[Collection entries]
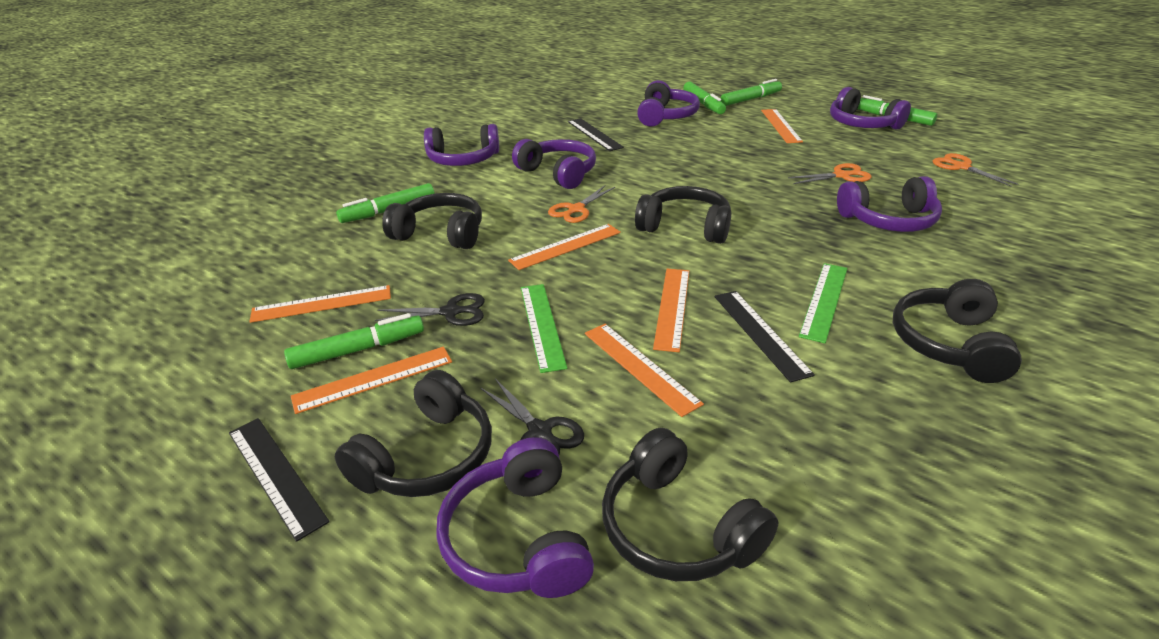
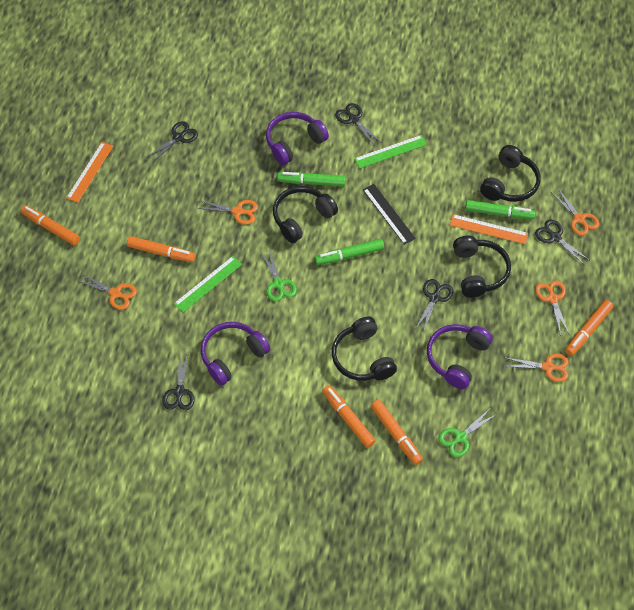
black headphones: 5 -> 4
black ruler: 3 -> 1
black scissors: 2 -> 5
green marker: 5 -> 3
green scissors: 0 -> 2
orange marker: 0 -> 5
orange ruler: 6 -> 2
orange scissors: 3 -> 5
purple headphones: 6 -> 3

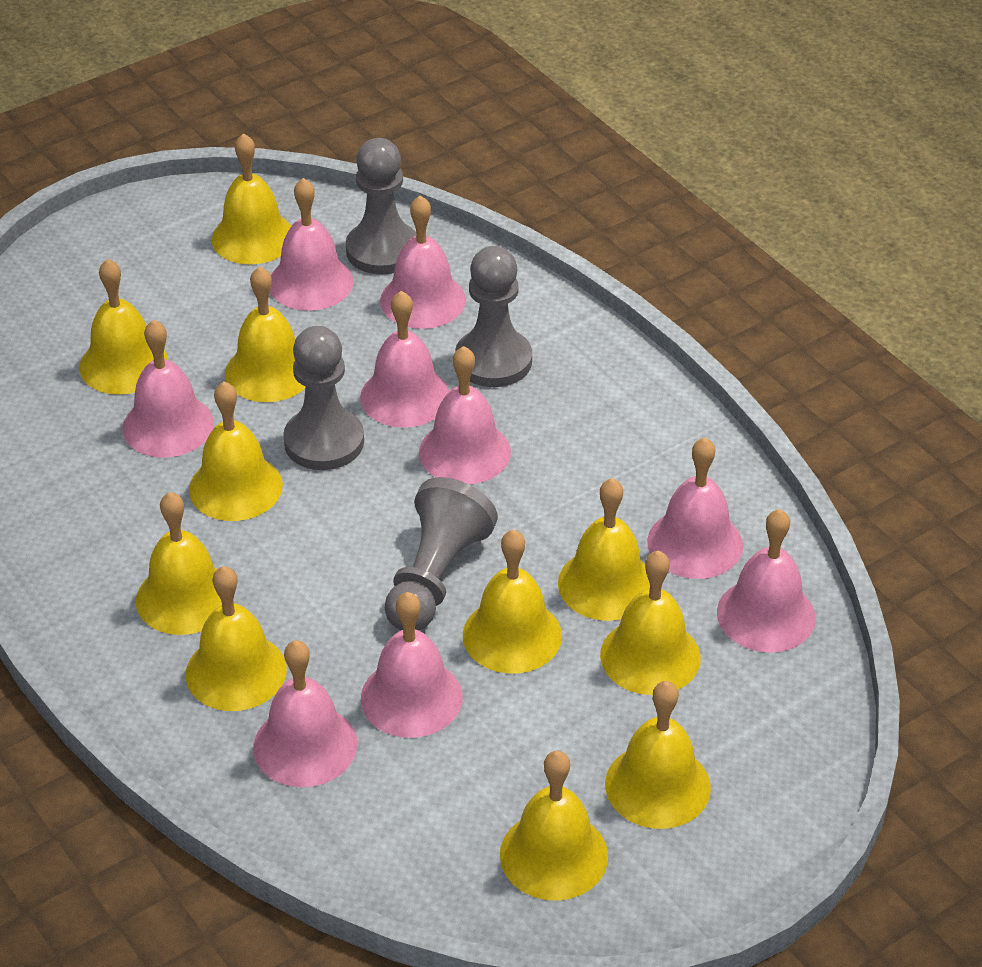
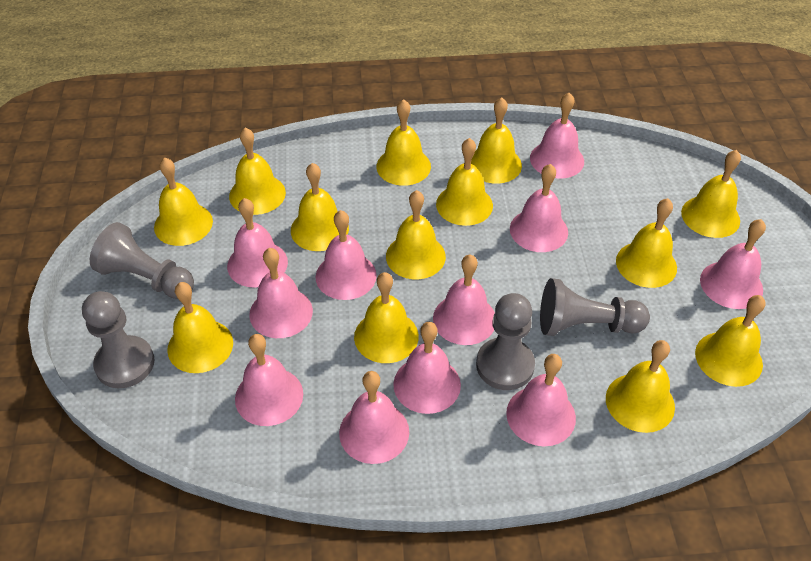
pink bell: 9 -> 11
yellow bell: 11 -> 13

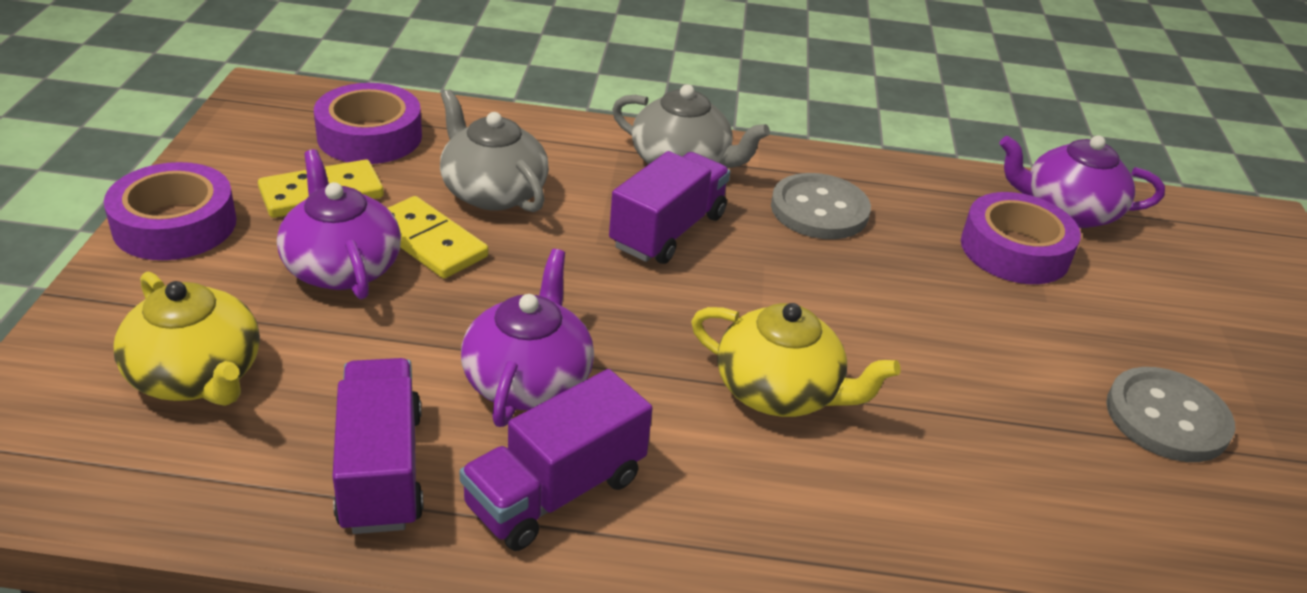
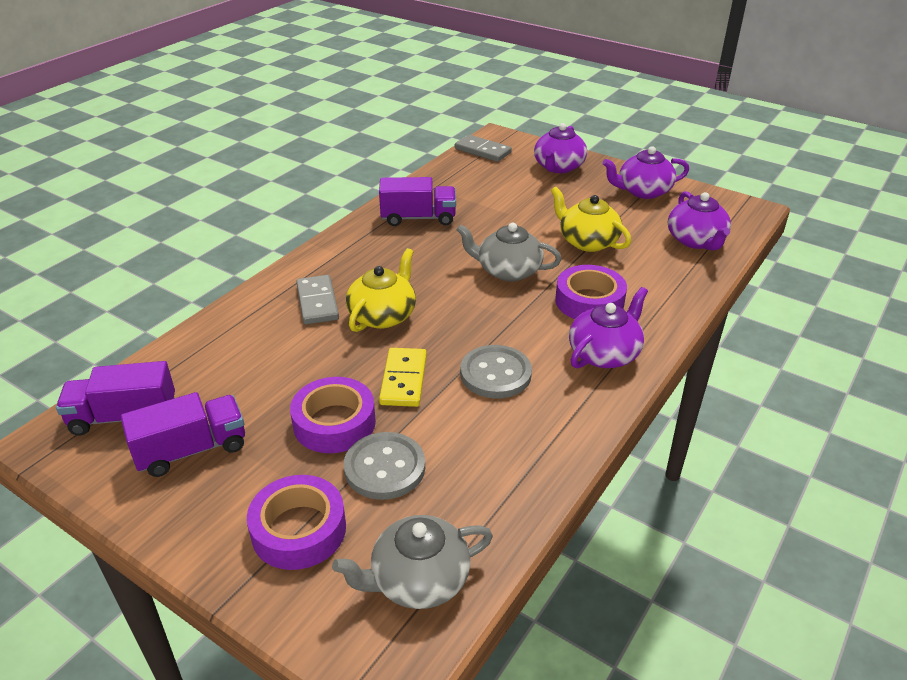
grey domino: 0 -> 2
purple teapot: 3 -> 4
yellow domino: 2 -> 1

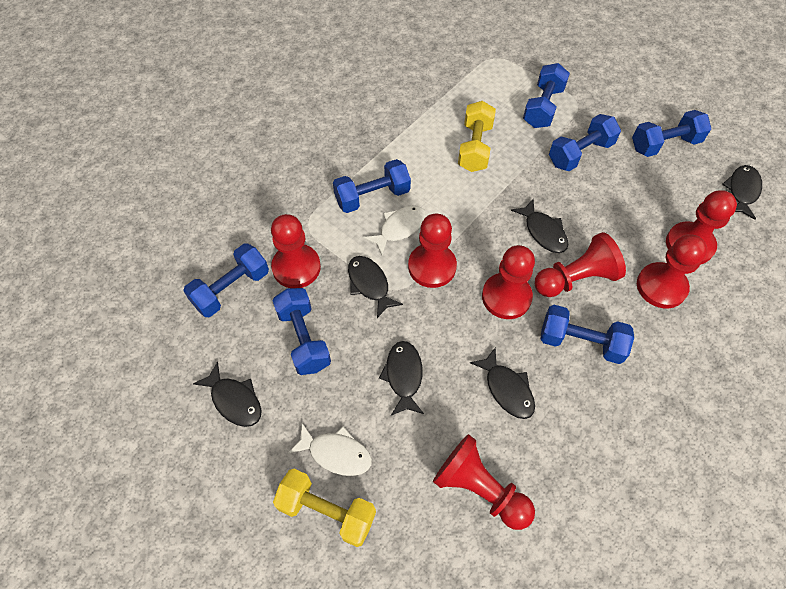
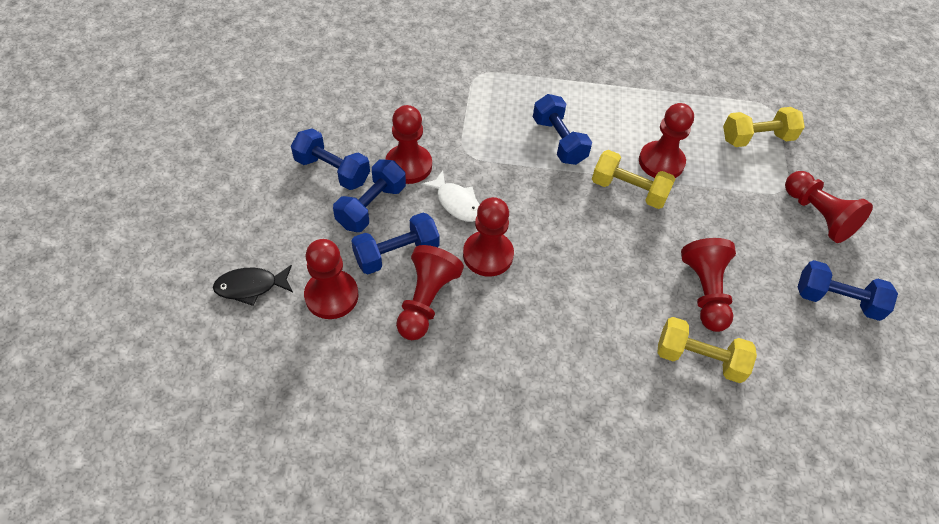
black fish: 6 -> 1
blue dumbbell: 7 -> 5
white fish: 2 -> 1
yellow dumbbell: 2 -> 3

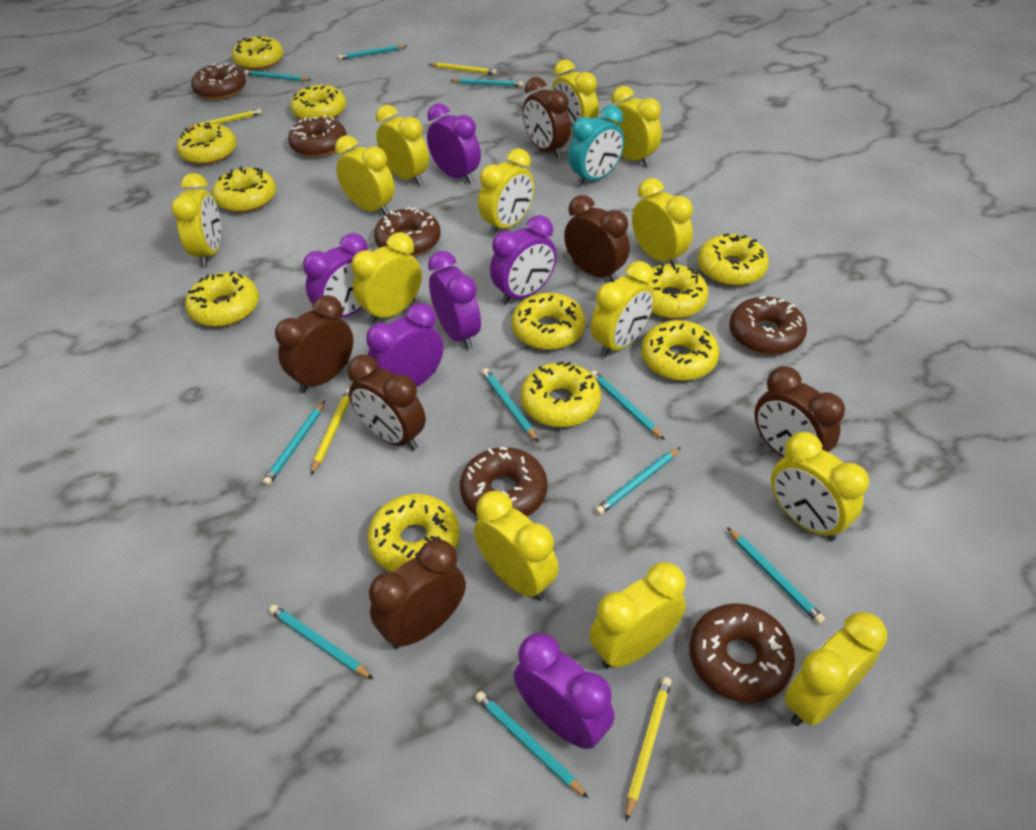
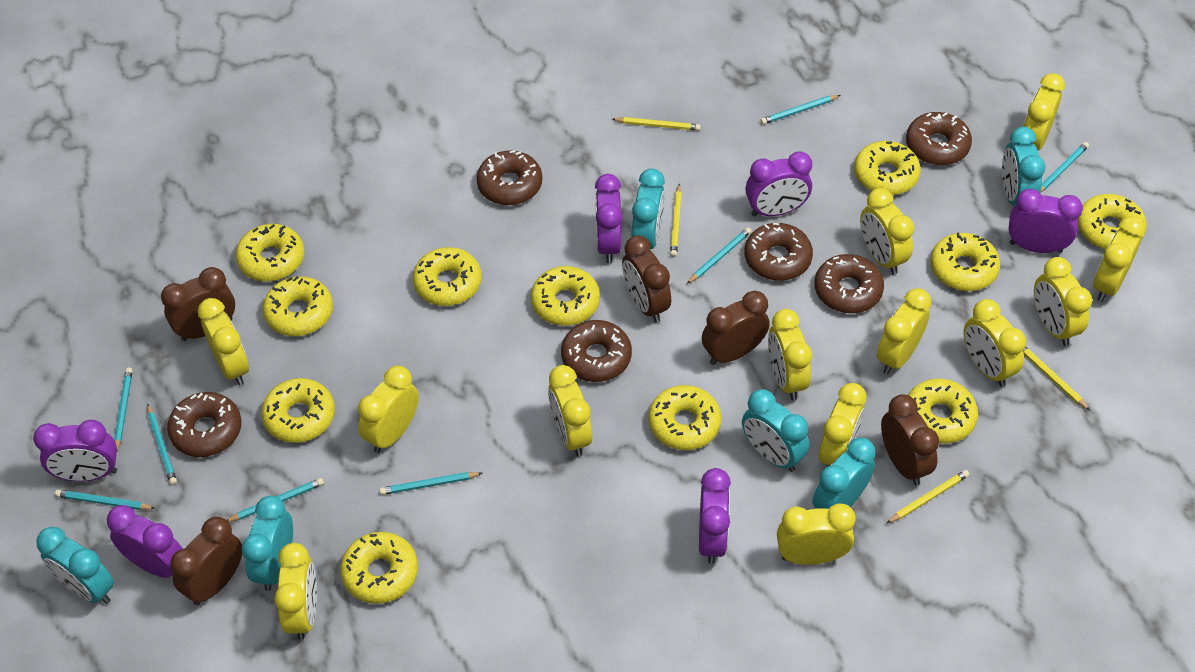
brown clock: 6 -> 5
turquoise clock: 1 -> 6
turquoise pencil: 10 -> 8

• **THE PROBLEM**
In the data above, find each line that uses the string "orange". Copy it.

• **RESPONSE**
orange marker: 0 -> 5
orange ruler: 6 -> 2
orange scissors: 3 -> 5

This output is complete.